Object matching data:
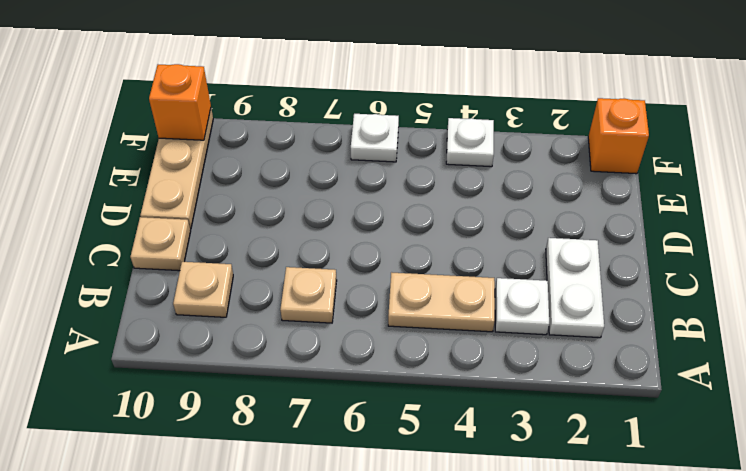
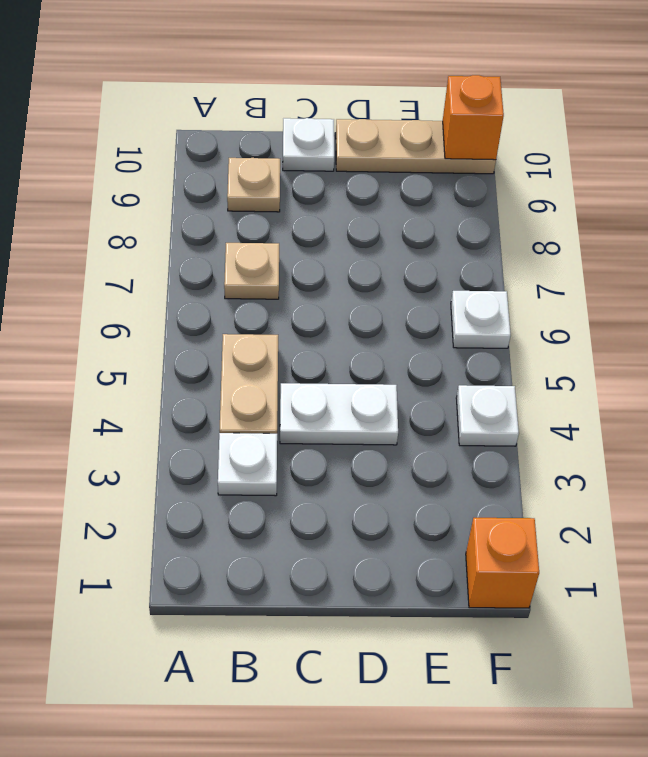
white 1x2 plate [546,238,604,338] -> white 1x2 plate moved to [280,383,398,445]
tan 1x1 plate [130,217,191,271] -> white 1x1 plate [283,118,334,171]

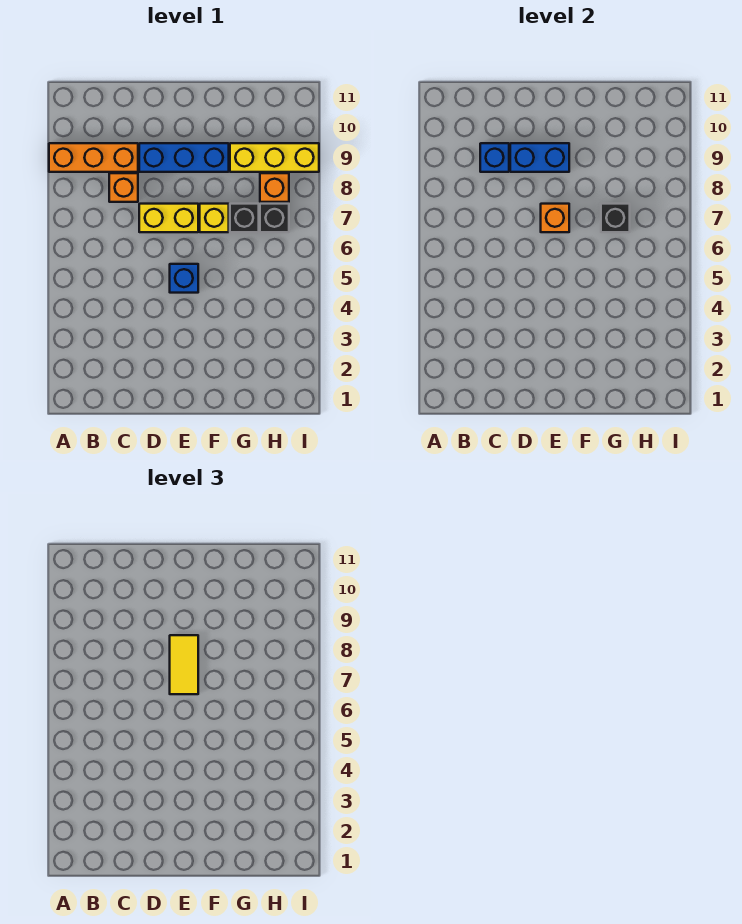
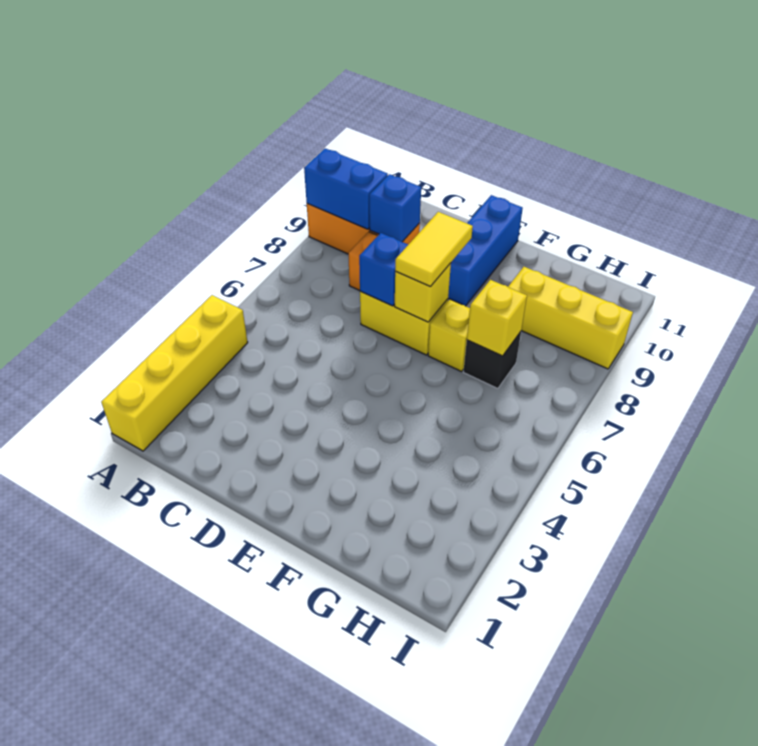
none -> yellow 1x4 brick [101,295,248,451]
blue 1x3 brick [139,143,229,172] -> blue 1x3 brick turned to [448,195,523,306]
blue 1x2 brick [510,143,569,172] -> blue 1x2 brick moved to [304,148,388,229]
blue 1x1 brick [170,264,198,293] -> blue 1x1 brick moved to [359,233,408,306]
orange 1x1 brick [541,204,569,232] -> yellow 1x1 brick [395,263,451,322]
black 1x1 brick [601,204,630,232] -> yellow 1x1 brick [467,280,527,356]
black 1x1 brick [260,204,289,232] -> none
orange 1x1 brick [260,173,289,202] -> none

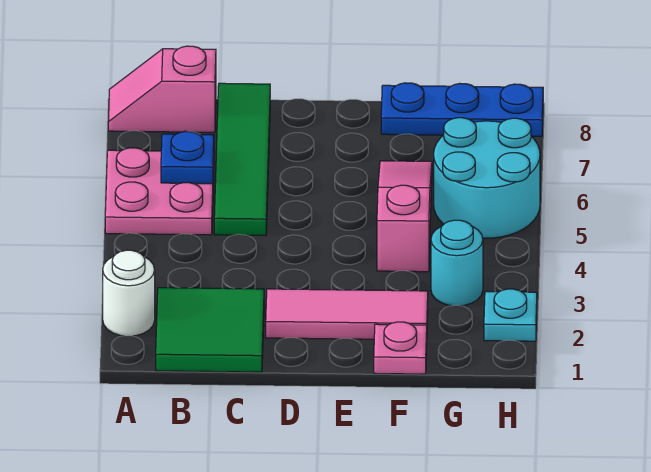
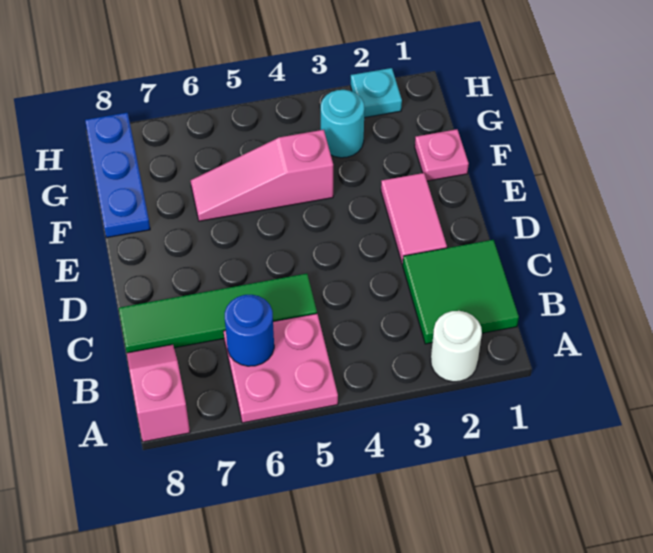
pink 1x2 slope [108,46,216,132] -> pink 1x2 slope turned to [127,345,190,442]
blue 1x1 plate [161,131,214,184] -> blue 1x1 round brick [225,295,274,366]
pink 1x3 tile [266,289,428,339] -> pink 1x2 tile [381,173,447,264]
cyan 2x2 round brick [434,118,540,238] -> none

# EXERCISE DIRECTIONS
Reproduce, with both ends included, the lines from the one holding "blue 1x1 plate" to the end of the records above.

# ANSWER BOX
blue 1x1 plate [161,131,214,184] -> blue 1x1 round brick [225,295,274,366]
pink 1x3 tile [266,289,428,339] -> pink 1x2 tile [381,173,447,264]
cyan 2x2 round brick [434,118,540,238] -> none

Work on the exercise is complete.